[RECORDS PROVIDED Boundary: Start]
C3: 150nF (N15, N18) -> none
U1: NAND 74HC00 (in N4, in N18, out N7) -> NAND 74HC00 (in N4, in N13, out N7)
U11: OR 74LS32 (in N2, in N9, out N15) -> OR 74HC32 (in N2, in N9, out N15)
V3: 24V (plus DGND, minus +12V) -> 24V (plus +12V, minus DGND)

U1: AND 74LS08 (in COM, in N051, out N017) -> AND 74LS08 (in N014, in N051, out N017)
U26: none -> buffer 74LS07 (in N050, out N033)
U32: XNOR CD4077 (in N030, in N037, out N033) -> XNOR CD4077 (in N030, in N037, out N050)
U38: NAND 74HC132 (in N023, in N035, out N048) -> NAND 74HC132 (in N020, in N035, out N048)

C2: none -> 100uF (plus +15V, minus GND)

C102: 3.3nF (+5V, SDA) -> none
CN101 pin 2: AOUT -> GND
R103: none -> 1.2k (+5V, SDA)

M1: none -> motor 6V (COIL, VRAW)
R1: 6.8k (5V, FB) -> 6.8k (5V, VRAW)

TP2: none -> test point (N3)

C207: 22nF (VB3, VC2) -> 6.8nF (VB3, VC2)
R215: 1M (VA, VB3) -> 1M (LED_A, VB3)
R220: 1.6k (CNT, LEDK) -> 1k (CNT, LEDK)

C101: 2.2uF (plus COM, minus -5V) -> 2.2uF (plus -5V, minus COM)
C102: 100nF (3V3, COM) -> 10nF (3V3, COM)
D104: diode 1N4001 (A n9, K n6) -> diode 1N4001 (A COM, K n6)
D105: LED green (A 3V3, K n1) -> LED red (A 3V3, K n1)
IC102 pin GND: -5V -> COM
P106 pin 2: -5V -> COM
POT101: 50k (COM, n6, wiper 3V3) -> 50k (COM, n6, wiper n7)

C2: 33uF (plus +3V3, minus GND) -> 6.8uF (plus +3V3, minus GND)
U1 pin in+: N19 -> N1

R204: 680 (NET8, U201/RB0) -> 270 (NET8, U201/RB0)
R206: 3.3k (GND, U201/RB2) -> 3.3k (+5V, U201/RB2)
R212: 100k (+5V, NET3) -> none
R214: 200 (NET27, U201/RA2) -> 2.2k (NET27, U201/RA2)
[RECORDS PROVIDED Boundary: End]
* WORK TO BE COMPLETED: Report all lines of the material that contain the word "VRAW".

* SOLUTION TO THIS PROBLEM:
M1: none -> motor 6V (COIL, VRAW)
R1: 6.8k (5V, FB) -> 6.8k (5V, VRAW)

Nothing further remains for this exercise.